═══ SOURCE INFORMATION

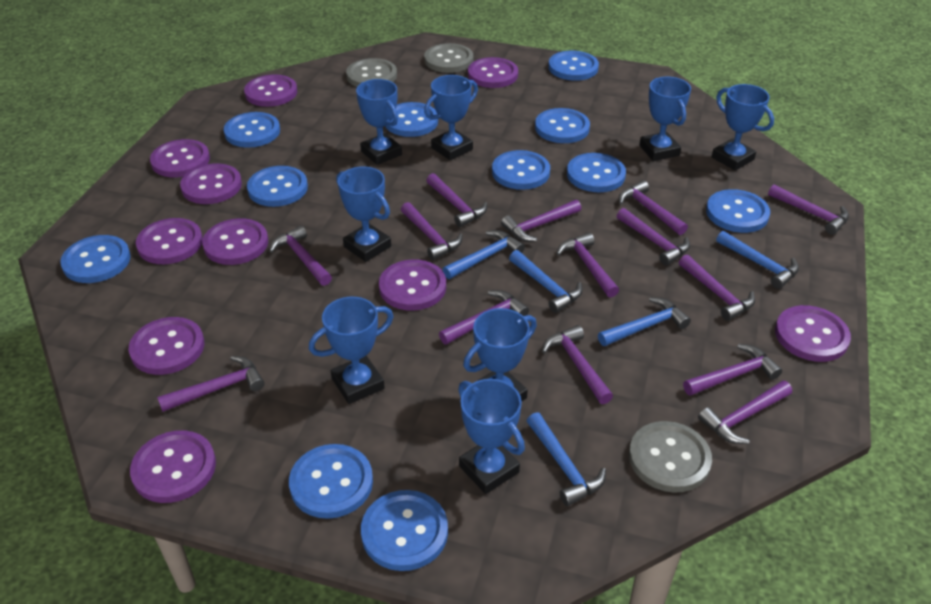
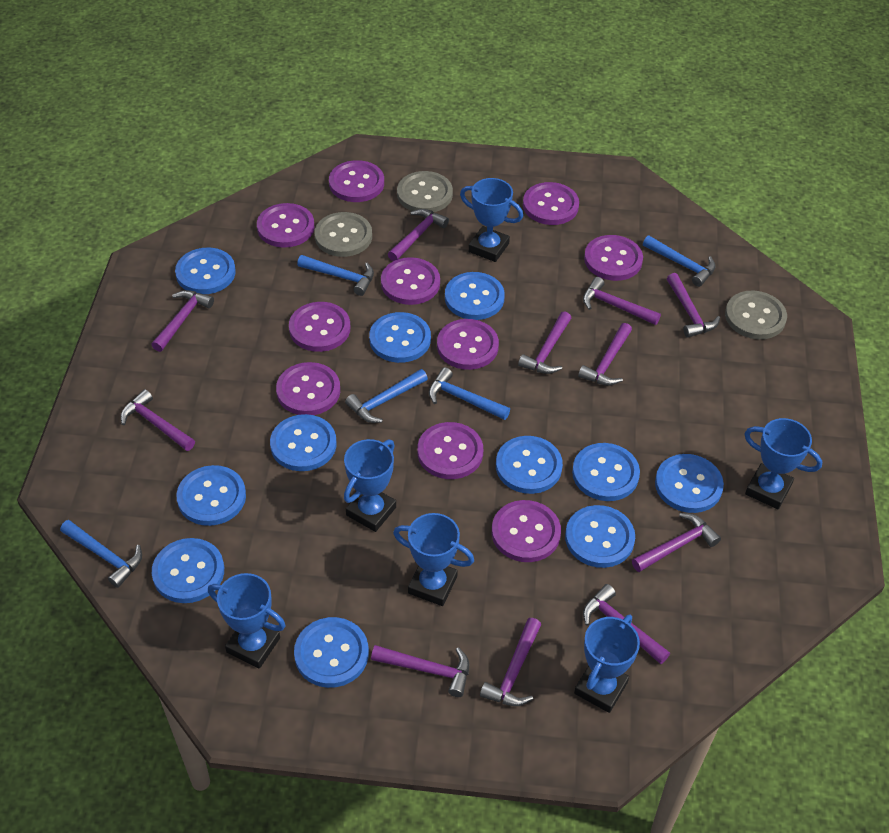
blue trophy: [309,297,394,404] [336,167,391,262] [356,79,402,165] [424,75,478,160] [458,379,525,494] [463,308,537,401] [639,77,691,161] [712,84,774,171] = 8 -> [208,573,286,669] [344,439,396,532] [393,513,474,606] [460,178,523,262] [574,615,640,713] [744,418,823,509] = 6
purple hammer: [157,356,265,412] [269,225,332,286] [401,202,463,260] [426,173,487,227] [439,290,529,345] [501,200,582,241] [542,325,613,404] [557,232,619,298] [617,208,690,265] [619,180,688,235] [679,255,755,321] [683,344,782,396] [698,381,792,444] [768,185,849,235] = 14 -> [120,389,195,451] [151,290,214,352] [371,645,469,697] [388,209,449,261] [480,618,541,706] [518,311,571,374] [578,323,632,386] [583,277,661,325] [583,584,670,664] [632,513,721,572] [667,273,720,338] = 11

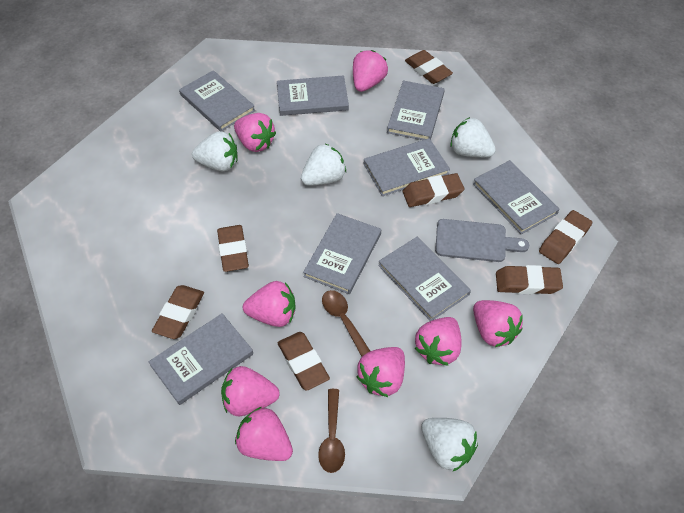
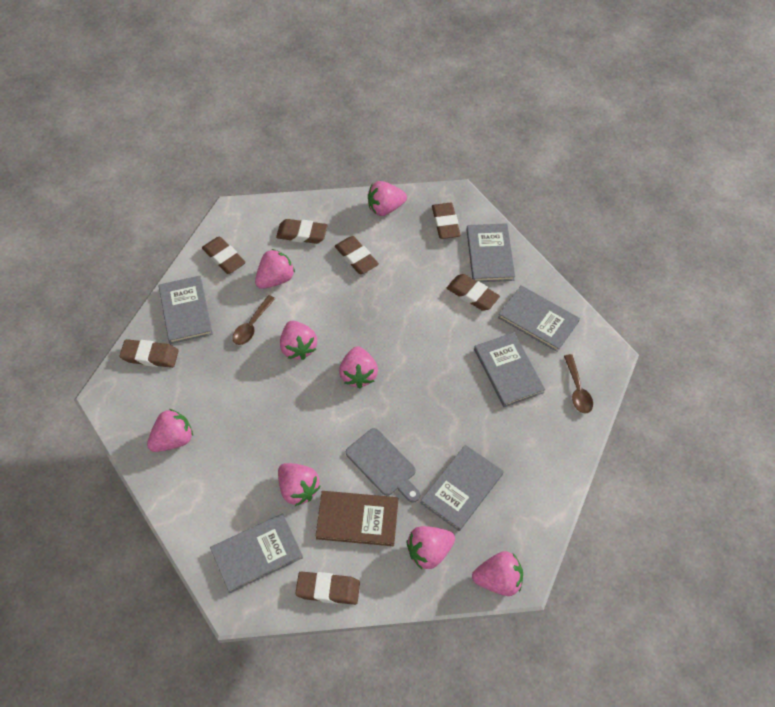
brown book: none = 0 -> [316,491,398,546] = 1
grey book: [149,313,253,405] [179,70,255,131] [277,75,349,116] [303,213,381,294] [364,138,450,196] [378,237,471,321] [387,80,445,140] [473,160,559,234] = 8 -> [159,276,213,344] [210,514,303,593] [420,445,504,531] [466,223,515,282] [474,332,545,407] [498,285,580,352] = 6
white strawberry: [192,131,238,171] [301,143,346,186] [421,418,478,472] [450,117,496,157] = 4 -> none = 0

══════

- **YOUR TASK**
Your answer must restate the entries word for word and contain no pictures.

- **OUTPUT OF THE EXERCISE**
blue trophy: [309,297,394,404] [336,167,391,262] [356,79,402,165] [424,75,478,160] [458,379,525,494] [463,308,537,401] [639,77,691,161] [712,84,774,171] = 8 -> [208,573,286,669] [344,439,396,532] [393,513,474,606] [460,178,523,262] [574,615,640,713] [744,418,823,509] = 6
purple hammer: [157,356,265,412] [269,225,332,286] [401,202,463,260] [426,173,487,227] [439,290,529,345] [501,200,582,241] [542,325,613,404] [557,232,619,298] [617,208,690,265] [619,180,688,235] [679,255,755,321] [683,344,782,396] [698,381,792,444] [768,185,849,235] = 14 -> [120,389,195,451] [151,290,214,352] [371,645,469,697] [388,209,449,261] [480,618,541,706] [518,311,571,374] [578,323,632,386] [583,277,661,325] [583,584,670,664] [632,513,721,572] [667,273,720,338] = 11

brown book: none = 0 -> [316,491,398,546] = 1
grey book: [149,313,253,405] [179,70,255,131] [277,75,349,116] [303,213,381,294] [364,138,450,196] [378,237,471,321] [387,80,445,140] [473,160,559,234] = 8 -> [159,276,213,344] [210,514,303,593] [420,445,504,531] [466,223,515,282] [474,332,545,407] [498,285,580,352] = 6
white strawberry: [192,131,238,171] [301,143,346,186] [421,418,478,472] [450,117,496,157] = 4 -> none = 0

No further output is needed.